■ DATASET ENTRIES ■
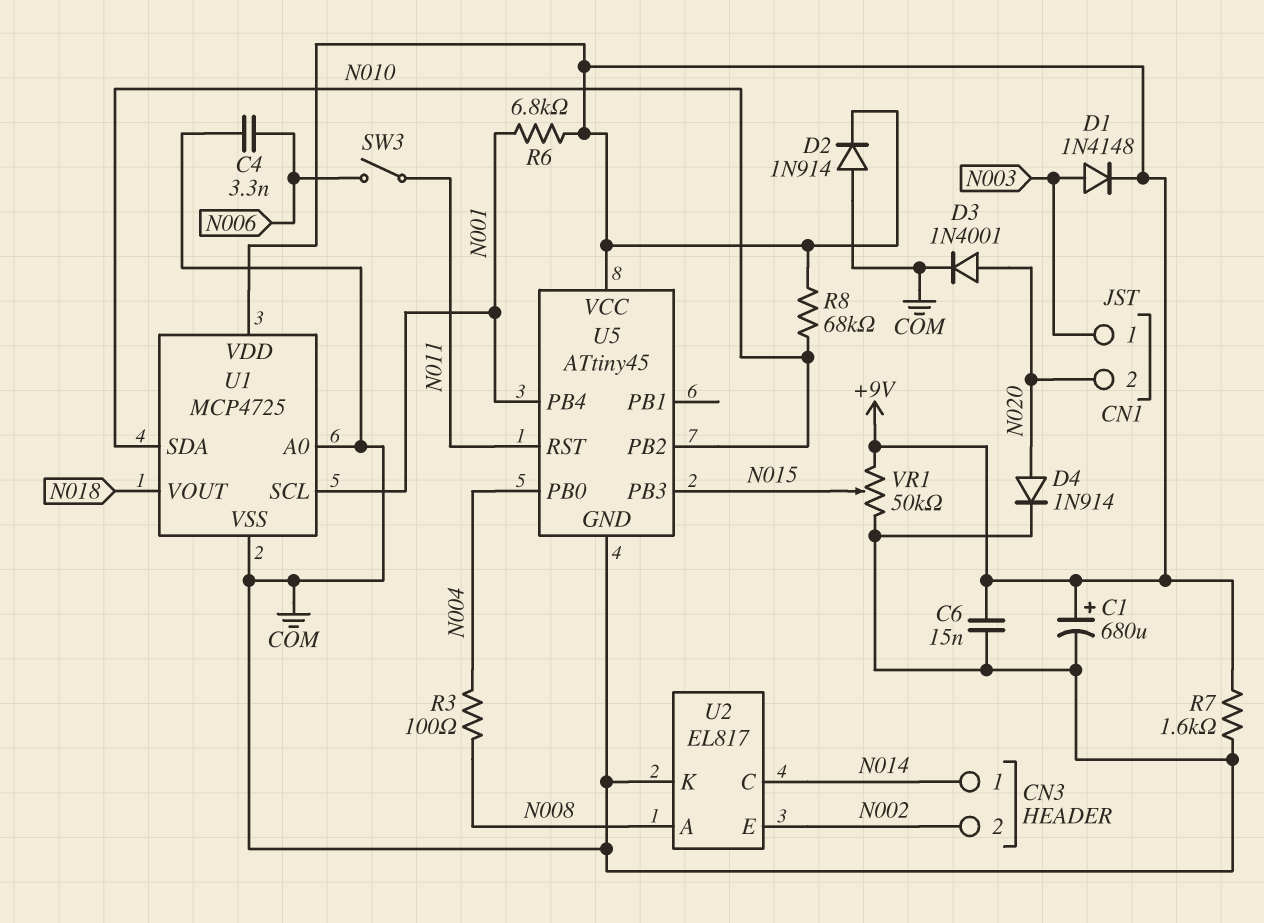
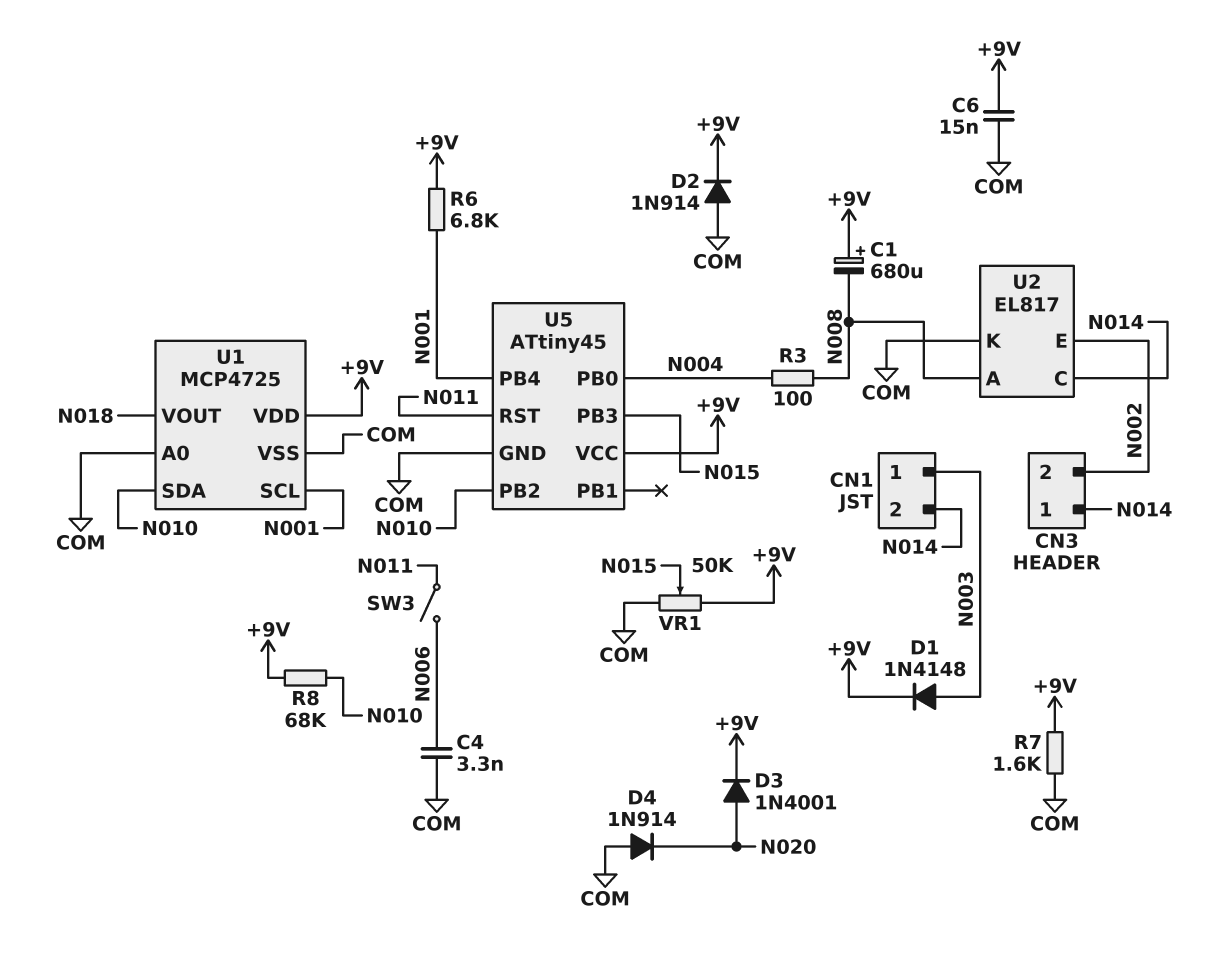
C1: 680uF (plus +9V, minus COM) -> 680uF (plus +9V, minus N008)
CN1 pin 2: N020 -> N014
D3: diode 1N4001 (A N020, K COM) -> diode 1N4001 (A N020, K +9V)
D4: diode 1N914 (A N020, K COM) -> diode 1N914 (A COM, K N020)

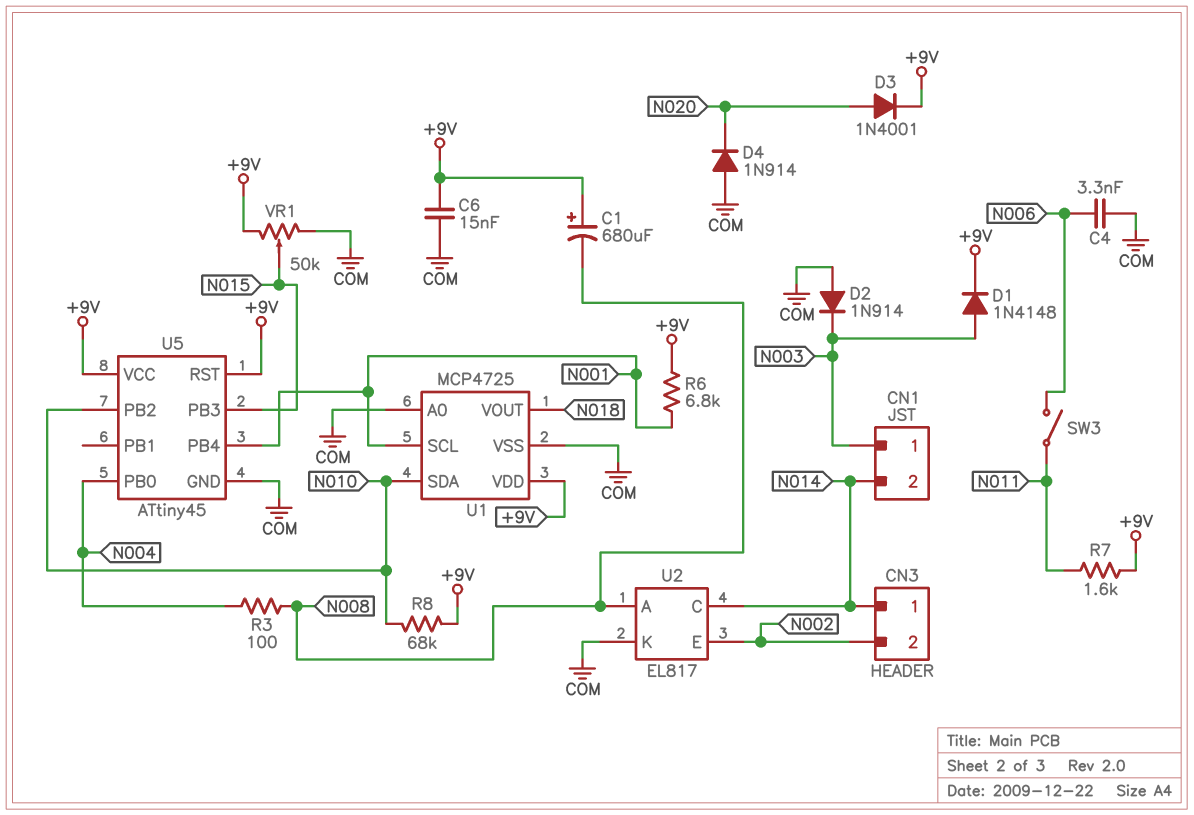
D2: diode 1N914 (A COM, K +9V) -> diode 1N914 (A COM, K N003)
R7: 1.6k (+9V, COM) -> 1.6k (+9V, N011)
U5 pin RST: N011 -> +9V

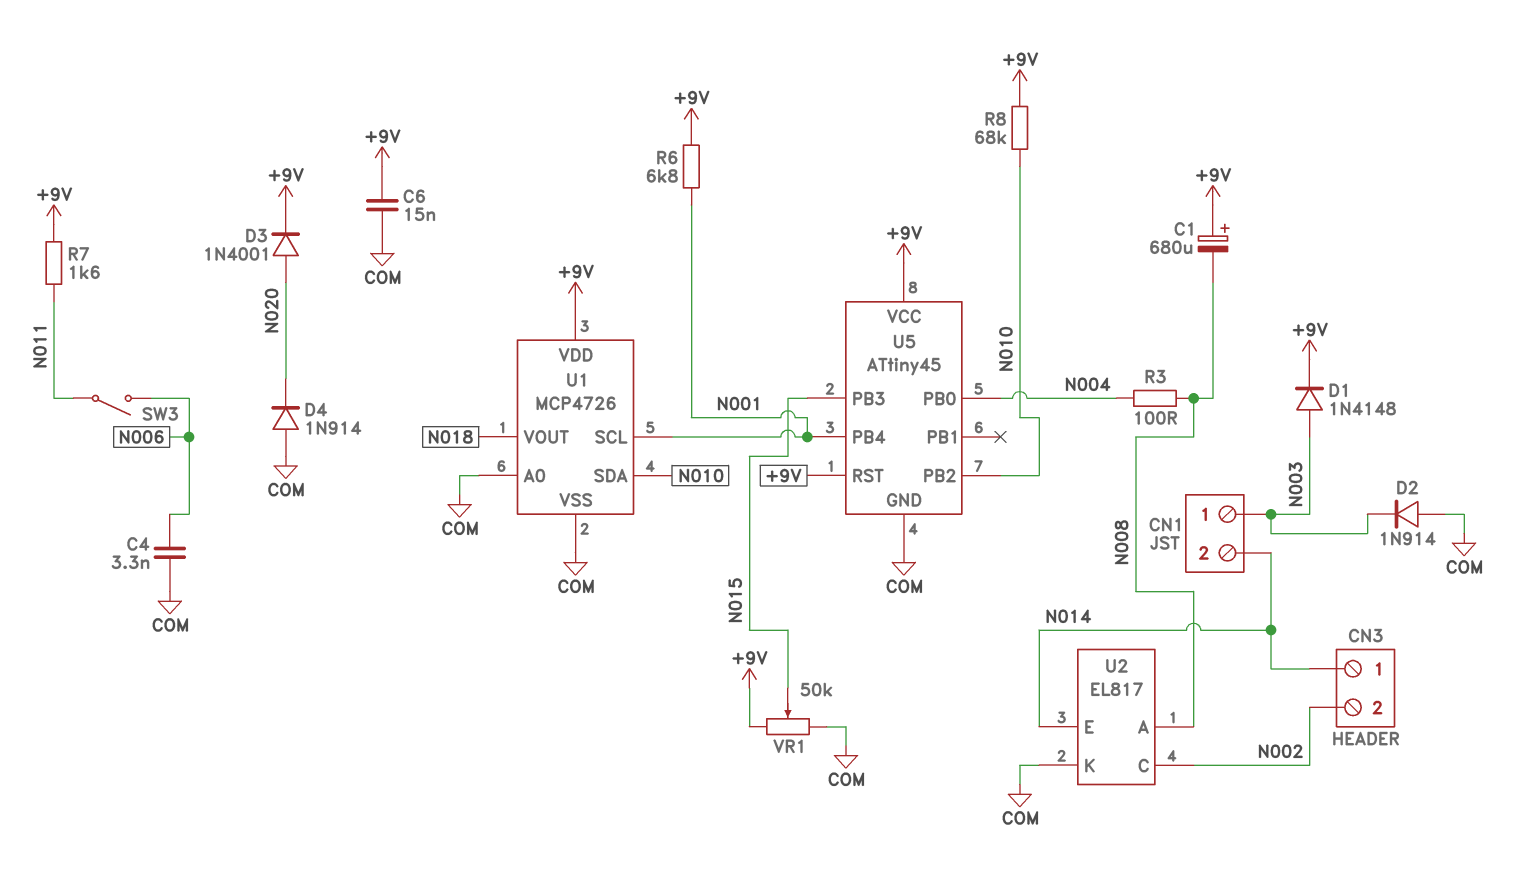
U1: MCP4725 -> MCP4726
U2 pin C: N014 -> N002
U2 pin E: N002 -> N014

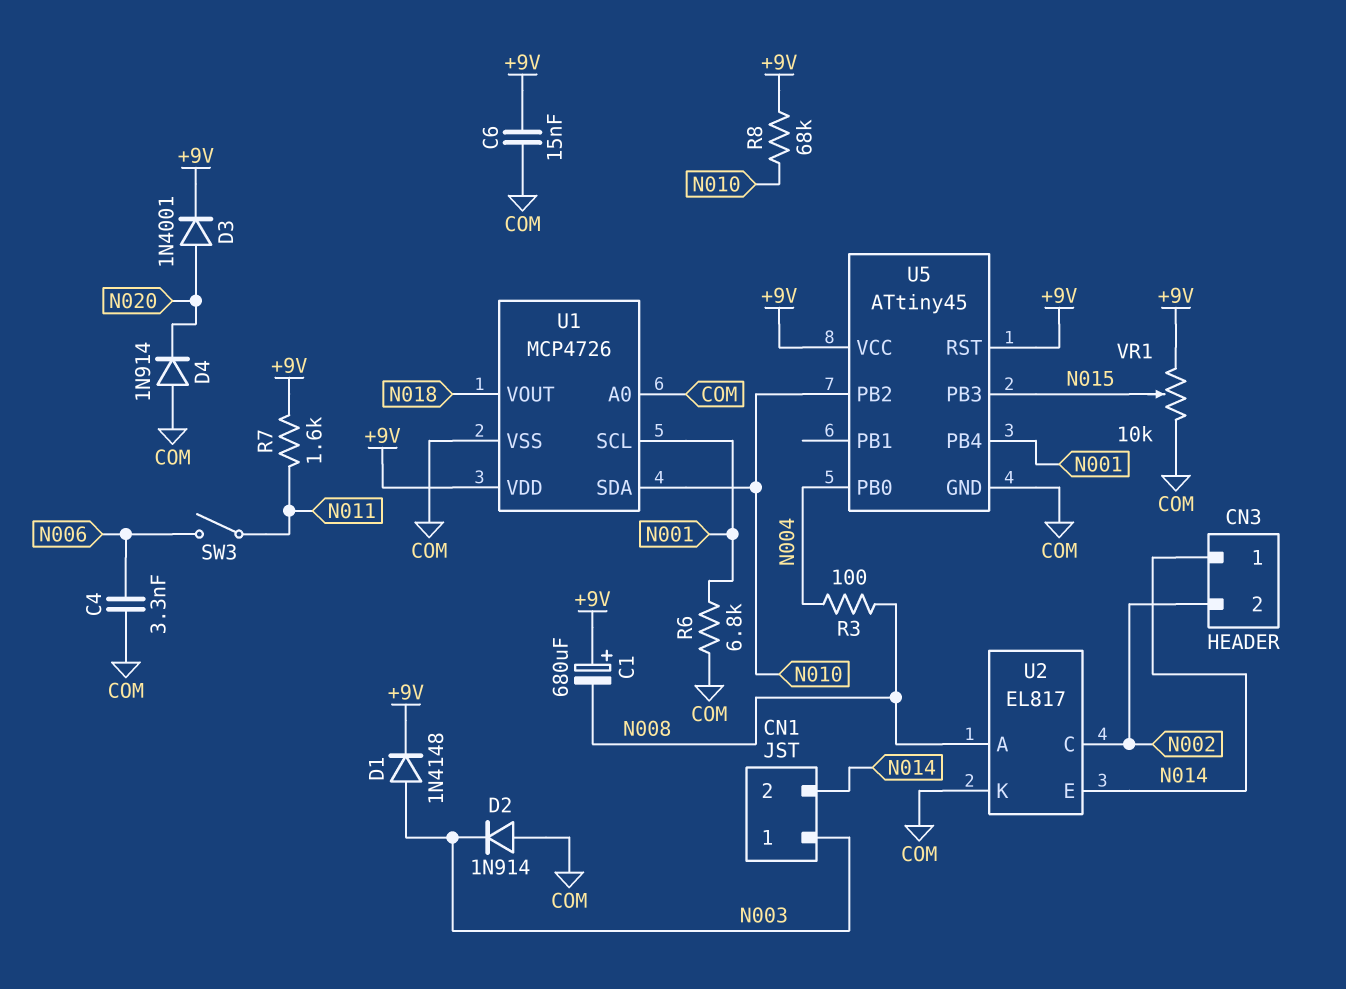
R6: 6.8k (+9V, N001) -> 6.8k (COM, N001)
VR1: 50k (+9V, COM, wiper N015) -> 10k (+9V, COM, wiper N015)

■ PROBLEM TO WORK ON ■
Above are some records. Copy each of their lines that holds the string "diode".

■ OUTPUT FOR THIS TASK ■
D3: diode 1N4001 (A N020, K COM) -> diode 1N4001 (A N020, K +9V)
D4: diode 1N914 (A N020, K COM) -> diode 1N914 (A COM, K N020)
D2: diode 1N914 (A COM, K +9V) -> diode 1N914 (A COM, K N003)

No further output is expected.